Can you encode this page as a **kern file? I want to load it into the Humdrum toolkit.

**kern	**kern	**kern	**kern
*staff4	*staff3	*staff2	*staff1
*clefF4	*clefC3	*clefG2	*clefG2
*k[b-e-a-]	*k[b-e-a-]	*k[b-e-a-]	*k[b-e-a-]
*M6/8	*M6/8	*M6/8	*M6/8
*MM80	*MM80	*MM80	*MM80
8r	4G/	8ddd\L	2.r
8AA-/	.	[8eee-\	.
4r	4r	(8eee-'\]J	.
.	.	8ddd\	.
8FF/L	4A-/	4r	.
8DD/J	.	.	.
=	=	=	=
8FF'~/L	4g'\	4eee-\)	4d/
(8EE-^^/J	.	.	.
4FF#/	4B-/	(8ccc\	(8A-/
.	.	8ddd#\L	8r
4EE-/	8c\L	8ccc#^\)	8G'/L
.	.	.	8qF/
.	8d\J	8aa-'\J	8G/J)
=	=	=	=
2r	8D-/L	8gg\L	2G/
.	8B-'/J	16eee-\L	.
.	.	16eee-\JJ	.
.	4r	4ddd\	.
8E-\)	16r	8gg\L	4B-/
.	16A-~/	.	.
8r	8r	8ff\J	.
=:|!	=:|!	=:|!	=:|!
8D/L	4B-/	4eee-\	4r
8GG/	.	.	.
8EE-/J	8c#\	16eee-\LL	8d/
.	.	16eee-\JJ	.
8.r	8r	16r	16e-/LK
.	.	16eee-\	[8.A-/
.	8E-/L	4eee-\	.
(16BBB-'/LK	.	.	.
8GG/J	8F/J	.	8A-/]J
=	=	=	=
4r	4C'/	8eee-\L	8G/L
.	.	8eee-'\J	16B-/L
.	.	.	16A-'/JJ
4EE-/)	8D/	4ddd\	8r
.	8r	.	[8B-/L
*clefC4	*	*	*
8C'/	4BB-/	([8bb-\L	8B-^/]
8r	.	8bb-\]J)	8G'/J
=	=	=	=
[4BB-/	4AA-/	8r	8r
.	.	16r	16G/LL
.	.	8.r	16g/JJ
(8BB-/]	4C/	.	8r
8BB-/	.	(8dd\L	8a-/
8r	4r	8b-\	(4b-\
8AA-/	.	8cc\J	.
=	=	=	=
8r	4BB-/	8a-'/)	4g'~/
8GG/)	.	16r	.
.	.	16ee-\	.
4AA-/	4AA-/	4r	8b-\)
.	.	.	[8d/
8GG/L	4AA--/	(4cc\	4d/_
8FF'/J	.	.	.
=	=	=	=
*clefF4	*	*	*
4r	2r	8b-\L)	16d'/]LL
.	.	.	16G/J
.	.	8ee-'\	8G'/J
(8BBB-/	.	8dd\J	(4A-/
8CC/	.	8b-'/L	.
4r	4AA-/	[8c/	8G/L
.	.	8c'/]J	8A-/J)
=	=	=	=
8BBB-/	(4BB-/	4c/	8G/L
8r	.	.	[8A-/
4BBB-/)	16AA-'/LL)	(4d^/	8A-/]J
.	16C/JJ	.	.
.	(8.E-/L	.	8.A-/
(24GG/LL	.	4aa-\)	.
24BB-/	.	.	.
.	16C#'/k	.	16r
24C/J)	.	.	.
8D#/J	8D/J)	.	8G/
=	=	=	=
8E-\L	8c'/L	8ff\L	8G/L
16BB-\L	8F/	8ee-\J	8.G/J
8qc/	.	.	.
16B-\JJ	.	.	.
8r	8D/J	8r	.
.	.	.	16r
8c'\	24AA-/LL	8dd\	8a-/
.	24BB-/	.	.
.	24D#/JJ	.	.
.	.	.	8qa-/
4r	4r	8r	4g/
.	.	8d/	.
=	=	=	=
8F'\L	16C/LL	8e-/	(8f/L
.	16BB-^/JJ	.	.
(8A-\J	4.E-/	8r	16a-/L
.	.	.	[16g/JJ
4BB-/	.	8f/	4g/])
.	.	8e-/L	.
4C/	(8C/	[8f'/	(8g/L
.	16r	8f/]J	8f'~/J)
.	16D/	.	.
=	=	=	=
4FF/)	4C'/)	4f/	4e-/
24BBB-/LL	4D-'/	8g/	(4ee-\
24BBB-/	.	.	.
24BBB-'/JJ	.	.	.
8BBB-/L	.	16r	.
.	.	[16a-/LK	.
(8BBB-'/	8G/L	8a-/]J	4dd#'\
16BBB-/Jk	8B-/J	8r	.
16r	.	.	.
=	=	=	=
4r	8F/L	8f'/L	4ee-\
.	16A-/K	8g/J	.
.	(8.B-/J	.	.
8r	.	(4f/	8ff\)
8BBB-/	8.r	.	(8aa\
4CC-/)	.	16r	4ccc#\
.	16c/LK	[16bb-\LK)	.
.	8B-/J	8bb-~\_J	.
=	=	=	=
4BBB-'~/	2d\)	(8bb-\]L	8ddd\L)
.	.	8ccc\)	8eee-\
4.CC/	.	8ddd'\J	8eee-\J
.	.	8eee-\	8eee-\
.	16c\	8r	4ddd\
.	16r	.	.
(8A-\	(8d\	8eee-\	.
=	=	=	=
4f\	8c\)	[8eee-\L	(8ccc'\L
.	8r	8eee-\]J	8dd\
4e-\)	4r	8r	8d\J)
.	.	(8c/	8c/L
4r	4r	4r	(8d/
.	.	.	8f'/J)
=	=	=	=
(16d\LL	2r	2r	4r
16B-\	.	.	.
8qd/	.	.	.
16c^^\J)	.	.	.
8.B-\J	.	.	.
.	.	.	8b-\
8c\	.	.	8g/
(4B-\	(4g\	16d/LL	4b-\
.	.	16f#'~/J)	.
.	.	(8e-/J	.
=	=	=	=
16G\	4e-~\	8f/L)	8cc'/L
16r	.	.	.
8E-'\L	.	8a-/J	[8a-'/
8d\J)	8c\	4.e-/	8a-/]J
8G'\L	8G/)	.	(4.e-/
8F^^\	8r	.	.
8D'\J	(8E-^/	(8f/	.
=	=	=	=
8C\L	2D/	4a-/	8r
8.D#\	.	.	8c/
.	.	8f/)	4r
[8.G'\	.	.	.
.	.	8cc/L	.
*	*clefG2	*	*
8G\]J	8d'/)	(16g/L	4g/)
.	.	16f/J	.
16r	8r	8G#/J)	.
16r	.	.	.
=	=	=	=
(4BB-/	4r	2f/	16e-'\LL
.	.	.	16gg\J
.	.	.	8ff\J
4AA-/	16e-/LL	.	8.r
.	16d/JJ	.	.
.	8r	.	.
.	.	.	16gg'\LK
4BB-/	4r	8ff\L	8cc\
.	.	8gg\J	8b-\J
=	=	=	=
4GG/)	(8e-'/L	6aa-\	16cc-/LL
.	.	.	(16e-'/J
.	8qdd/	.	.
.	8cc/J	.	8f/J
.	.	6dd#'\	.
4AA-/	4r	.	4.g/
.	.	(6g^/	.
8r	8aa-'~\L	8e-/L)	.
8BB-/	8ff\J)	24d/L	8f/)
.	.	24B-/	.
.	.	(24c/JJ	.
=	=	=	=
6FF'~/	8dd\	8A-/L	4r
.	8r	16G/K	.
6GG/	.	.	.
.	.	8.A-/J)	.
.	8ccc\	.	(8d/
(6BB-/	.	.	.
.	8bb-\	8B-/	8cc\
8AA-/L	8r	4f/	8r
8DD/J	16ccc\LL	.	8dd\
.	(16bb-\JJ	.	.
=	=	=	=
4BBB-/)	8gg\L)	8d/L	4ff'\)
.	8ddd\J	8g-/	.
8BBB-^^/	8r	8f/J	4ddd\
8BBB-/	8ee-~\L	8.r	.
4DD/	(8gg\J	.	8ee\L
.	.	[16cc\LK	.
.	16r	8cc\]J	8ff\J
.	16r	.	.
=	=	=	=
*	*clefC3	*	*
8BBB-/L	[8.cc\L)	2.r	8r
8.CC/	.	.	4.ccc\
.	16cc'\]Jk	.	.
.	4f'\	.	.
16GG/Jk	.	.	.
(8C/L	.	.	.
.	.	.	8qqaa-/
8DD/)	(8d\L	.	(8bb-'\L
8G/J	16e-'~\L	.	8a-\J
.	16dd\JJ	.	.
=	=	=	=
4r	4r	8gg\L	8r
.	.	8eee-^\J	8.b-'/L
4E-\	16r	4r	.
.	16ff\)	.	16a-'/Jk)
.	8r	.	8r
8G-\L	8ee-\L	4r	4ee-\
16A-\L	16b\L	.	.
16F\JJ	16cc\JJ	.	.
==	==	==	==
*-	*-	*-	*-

WORK TO COMPLETE:
Pick out each line of the data above that contains the string "kern", and copy those lines in full.

EXERCISE RESPONSE:
Can you encode this page as a **kern file? I want to load it into the Humdrum toolkit.
**kern	**kern	**kern	**kern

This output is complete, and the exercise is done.